Find each line in the records below that contains the string "secondary", and copy those lines.

— start INPUT RECORDS —

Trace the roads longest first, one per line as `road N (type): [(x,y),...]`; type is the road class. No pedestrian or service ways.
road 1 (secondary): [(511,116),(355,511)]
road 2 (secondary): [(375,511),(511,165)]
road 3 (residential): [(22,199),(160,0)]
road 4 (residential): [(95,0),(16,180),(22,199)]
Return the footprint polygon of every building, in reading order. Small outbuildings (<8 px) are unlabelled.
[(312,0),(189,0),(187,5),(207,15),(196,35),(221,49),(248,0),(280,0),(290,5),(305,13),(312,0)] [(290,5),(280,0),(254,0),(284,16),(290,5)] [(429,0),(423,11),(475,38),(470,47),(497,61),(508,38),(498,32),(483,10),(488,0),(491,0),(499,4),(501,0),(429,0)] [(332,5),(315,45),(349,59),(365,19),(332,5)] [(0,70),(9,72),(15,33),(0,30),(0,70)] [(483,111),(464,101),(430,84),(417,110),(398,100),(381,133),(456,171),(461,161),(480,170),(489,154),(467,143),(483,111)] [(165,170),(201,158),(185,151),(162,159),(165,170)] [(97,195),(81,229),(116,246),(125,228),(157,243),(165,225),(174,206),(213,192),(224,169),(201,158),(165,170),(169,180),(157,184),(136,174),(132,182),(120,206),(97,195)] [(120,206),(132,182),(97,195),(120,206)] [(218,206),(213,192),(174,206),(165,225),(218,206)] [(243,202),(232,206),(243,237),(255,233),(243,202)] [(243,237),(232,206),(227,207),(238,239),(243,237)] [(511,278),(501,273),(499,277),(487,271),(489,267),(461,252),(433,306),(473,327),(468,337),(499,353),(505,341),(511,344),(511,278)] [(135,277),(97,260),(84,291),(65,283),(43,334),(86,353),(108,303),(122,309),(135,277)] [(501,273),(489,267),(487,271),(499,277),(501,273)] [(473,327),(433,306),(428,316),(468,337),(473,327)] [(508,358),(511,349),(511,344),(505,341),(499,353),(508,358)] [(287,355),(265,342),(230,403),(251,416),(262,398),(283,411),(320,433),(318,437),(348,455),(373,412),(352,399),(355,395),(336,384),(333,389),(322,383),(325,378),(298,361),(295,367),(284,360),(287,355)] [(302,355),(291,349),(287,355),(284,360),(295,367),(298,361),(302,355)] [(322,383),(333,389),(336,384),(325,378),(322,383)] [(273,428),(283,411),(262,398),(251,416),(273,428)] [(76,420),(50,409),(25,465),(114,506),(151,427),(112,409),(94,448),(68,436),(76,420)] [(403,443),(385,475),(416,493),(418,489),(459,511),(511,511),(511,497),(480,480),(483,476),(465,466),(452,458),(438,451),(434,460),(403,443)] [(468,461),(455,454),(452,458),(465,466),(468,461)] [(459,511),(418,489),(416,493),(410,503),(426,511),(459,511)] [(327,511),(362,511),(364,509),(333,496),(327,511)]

— end INPUT RECORDS —

§ OUTPUT BELOW:
road 1 (secondary): [(511,116),(355,511)]
road 2 (secondary): [(375,511),(511,165)]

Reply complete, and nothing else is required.